▸ What this task involves
Duplicate the lines of the items below from the line with "94: (193, 122)" up to and including the line with "128: (94, 188)".

------

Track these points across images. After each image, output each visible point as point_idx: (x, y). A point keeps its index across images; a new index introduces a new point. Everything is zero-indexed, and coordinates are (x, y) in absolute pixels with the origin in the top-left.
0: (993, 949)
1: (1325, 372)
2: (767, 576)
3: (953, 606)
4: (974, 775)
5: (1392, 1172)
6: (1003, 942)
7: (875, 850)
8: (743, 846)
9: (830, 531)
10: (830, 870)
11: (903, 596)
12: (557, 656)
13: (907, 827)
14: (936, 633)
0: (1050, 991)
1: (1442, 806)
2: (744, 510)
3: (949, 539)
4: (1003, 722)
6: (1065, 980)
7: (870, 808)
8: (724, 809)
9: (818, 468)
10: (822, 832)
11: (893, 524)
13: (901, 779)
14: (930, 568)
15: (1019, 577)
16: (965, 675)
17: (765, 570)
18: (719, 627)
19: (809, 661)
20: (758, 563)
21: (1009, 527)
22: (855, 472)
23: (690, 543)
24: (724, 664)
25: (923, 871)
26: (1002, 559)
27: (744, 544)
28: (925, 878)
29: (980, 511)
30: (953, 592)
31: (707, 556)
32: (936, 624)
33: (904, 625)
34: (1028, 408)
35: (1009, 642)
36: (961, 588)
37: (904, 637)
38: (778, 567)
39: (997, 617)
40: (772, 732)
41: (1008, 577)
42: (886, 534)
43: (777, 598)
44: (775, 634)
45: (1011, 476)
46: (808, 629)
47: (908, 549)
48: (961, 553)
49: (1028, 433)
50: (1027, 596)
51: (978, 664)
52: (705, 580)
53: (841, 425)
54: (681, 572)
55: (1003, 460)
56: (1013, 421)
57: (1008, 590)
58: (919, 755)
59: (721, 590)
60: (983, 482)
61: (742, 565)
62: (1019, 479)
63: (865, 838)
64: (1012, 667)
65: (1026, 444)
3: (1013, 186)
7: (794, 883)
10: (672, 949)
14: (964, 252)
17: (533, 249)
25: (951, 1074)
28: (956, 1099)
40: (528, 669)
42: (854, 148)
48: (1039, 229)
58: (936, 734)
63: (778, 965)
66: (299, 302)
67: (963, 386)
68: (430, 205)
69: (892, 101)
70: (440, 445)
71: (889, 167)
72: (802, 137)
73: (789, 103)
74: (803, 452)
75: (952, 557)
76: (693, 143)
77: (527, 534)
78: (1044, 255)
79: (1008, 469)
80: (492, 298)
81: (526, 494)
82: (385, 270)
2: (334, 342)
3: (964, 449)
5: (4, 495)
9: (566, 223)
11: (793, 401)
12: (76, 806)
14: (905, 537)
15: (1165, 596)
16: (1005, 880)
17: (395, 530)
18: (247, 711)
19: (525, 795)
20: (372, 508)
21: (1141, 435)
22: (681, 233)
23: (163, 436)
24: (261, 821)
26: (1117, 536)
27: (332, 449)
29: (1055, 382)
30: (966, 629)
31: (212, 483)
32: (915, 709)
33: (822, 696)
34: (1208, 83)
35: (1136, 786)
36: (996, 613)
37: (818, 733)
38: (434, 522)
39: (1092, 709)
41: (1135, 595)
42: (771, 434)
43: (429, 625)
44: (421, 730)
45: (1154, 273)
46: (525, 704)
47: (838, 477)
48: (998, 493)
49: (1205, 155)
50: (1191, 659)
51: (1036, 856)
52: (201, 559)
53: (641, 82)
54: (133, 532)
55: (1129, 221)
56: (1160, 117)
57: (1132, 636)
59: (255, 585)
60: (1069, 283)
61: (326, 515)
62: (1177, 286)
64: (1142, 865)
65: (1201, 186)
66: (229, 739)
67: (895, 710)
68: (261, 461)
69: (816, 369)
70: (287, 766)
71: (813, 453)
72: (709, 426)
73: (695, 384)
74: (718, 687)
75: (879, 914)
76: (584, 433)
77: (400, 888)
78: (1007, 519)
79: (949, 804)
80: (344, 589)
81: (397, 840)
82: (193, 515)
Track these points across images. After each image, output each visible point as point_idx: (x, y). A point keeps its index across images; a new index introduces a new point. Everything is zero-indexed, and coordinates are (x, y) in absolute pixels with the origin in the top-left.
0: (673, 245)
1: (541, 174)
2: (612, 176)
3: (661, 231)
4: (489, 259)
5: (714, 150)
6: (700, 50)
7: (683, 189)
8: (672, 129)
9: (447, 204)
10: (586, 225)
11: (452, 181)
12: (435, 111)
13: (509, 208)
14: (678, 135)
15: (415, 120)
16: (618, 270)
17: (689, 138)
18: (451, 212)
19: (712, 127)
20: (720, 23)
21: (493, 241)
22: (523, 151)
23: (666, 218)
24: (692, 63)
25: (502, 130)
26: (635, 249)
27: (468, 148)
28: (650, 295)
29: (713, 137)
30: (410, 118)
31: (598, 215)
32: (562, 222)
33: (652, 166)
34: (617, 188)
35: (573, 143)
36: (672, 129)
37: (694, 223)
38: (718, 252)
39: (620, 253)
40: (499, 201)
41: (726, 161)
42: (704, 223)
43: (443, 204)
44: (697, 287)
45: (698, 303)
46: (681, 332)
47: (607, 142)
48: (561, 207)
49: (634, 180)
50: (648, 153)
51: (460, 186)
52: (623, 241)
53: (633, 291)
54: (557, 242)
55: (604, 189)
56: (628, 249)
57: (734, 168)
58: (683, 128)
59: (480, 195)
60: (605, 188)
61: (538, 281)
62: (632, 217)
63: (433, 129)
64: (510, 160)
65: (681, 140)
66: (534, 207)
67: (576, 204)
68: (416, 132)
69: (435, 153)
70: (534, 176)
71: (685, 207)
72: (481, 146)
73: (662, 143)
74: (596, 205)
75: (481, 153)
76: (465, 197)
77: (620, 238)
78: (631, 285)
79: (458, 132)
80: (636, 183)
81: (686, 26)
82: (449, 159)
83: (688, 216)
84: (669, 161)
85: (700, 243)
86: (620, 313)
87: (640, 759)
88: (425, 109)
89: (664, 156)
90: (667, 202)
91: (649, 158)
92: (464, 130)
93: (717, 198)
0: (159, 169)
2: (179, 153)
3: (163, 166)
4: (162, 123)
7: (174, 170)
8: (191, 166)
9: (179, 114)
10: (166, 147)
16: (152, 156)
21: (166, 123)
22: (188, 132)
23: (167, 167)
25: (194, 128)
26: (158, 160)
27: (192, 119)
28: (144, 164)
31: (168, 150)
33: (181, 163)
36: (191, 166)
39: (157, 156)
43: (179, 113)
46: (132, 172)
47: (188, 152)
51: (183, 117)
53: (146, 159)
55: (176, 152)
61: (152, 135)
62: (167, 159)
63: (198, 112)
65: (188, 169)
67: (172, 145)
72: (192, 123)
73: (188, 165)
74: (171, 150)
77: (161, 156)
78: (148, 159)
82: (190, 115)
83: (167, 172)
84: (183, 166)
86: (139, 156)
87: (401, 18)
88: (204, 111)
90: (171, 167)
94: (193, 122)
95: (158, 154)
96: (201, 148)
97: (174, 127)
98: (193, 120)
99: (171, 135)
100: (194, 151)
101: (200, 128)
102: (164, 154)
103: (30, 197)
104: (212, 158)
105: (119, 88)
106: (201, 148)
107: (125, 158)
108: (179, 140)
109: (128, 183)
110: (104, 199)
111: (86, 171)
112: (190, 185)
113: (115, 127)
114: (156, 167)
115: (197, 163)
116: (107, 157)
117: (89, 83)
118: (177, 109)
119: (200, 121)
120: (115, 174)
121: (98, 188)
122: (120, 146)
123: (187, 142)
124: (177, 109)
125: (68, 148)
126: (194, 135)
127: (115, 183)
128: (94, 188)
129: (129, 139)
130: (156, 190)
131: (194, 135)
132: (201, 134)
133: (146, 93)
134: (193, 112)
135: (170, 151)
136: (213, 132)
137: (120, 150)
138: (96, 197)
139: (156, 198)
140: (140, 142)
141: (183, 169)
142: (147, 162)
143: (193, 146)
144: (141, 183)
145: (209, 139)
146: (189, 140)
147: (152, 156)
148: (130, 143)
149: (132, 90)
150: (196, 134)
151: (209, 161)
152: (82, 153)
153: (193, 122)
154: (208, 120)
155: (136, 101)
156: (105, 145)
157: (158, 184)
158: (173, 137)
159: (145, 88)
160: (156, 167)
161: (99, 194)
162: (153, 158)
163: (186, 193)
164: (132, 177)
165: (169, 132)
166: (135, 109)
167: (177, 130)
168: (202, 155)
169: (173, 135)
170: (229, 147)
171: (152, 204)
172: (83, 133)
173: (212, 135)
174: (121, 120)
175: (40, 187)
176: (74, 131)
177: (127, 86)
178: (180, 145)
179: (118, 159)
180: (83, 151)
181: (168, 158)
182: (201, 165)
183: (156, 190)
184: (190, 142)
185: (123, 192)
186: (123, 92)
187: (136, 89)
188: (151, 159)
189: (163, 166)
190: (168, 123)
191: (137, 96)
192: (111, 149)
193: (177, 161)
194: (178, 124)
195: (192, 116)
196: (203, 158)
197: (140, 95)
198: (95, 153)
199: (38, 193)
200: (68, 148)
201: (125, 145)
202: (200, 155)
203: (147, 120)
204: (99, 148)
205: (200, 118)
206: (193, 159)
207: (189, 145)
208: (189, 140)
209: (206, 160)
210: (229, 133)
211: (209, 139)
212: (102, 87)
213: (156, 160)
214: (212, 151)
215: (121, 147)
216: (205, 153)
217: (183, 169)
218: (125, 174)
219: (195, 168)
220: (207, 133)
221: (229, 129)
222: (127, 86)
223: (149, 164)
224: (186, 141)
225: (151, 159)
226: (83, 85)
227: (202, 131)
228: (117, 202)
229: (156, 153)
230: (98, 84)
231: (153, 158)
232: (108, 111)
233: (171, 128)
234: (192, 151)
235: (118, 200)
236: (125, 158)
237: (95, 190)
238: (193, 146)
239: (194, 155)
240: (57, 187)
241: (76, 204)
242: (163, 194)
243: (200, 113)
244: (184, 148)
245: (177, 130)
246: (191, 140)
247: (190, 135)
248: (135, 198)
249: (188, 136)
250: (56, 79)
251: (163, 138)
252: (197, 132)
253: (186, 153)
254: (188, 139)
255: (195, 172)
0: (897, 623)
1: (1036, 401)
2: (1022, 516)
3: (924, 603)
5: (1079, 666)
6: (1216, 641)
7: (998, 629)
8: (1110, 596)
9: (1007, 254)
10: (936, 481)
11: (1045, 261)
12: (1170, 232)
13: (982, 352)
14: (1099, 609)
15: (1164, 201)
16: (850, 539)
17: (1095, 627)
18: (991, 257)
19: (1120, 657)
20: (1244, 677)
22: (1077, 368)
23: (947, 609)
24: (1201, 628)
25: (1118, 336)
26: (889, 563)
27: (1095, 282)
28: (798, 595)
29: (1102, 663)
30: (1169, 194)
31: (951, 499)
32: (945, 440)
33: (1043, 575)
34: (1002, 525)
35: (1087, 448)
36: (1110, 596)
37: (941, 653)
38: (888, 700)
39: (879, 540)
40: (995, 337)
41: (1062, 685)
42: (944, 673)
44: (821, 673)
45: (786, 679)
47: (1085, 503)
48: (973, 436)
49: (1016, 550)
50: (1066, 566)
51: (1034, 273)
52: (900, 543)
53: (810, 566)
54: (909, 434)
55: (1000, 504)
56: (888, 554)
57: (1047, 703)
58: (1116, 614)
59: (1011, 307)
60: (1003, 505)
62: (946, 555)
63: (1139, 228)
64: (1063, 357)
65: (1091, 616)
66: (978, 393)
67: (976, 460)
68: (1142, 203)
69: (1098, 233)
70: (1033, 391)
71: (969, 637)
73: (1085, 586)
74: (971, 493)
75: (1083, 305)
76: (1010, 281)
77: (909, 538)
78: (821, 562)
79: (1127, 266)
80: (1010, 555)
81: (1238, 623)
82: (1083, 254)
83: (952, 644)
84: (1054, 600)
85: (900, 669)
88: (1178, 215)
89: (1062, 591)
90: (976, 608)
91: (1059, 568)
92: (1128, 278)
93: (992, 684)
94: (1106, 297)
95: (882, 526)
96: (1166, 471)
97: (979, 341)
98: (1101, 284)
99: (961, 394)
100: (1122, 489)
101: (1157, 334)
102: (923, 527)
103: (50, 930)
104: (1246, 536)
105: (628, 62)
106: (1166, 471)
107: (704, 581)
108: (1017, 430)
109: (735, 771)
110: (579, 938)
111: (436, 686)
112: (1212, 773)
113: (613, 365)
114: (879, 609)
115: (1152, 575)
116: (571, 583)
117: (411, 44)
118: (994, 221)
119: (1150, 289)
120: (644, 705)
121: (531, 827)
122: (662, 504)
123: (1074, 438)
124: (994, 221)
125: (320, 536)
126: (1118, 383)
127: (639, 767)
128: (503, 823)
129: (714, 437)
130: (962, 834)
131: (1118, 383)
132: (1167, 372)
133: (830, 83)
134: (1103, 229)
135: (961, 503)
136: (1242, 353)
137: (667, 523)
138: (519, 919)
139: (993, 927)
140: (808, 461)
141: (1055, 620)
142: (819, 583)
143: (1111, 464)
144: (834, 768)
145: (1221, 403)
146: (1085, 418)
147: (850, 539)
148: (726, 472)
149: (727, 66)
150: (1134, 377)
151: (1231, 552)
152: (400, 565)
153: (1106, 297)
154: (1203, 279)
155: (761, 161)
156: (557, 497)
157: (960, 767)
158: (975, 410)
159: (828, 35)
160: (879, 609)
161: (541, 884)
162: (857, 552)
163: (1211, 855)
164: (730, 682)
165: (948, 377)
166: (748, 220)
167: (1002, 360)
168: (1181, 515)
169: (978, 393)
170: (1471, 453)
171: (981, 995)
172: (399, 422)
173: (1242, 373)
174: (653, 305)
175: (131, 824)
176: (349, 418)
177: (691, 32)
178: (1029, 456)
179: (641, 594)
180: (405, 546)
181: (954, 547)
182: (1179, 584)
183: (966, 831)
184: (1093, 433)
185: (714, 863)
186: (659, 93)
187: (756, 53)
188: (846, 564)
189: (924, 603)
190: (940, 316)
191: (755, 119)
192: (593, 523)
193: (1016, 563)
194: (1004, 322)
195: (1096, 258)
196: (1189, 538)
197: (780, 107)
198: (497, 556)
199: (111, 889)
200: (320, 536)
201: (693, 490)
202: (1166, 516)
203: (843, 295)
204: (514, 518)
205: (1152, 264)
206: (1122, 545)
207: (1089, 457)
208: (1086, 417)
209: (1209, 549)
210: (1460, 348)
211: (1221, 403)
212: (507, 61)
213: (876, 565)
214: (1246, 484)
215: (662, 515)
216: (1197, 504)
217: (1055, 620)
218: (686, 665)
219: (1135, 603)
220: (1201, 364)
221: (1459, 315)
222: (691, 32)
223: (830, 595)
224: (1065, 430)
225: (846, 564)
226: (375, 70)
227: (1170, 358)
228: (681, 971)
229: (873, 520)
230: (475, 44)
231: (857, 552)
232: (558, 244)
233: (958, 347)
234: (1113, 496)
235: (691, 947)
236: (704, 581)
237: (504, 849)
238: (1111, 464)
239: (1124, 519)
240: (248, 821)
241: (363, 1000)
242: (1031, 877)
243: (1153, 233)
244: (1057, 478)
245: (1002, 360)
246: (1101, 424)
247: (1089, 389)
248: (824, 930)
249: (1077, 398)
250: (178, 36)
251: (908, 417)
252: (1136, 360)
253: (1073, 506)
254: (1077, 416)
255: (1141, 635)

------

▸ Complete response
94: (193, 122)
95: (158, 154)
96: (201, 148)
97: (174, 127)
98: (193, 120)
99: (171, 135)
100: (194, 151)
101: (200, 128)
102: (164, 154)
103: (30, 197)
104: (212, 158)
105: (119, 88)
106: (201, 148)
107: (125, 158)
108: (179, 140)
109: (128, 183)
110: (104, 199)
111: (86, 171)
112: (190, 185)
113: (115, 127)
114: (156, 167)
115: (197, 163)
116: (107, 157)
117: (89, 83)
118: (177, 109)
119: (200, 121)
120: (115, 174)
121: (98, 188)
122: (120, 146)
123: (187, 142)
124: (177, 109)
125: (68, 148)
126: (194, 135)
127: (115, 183)
128: (94, 188)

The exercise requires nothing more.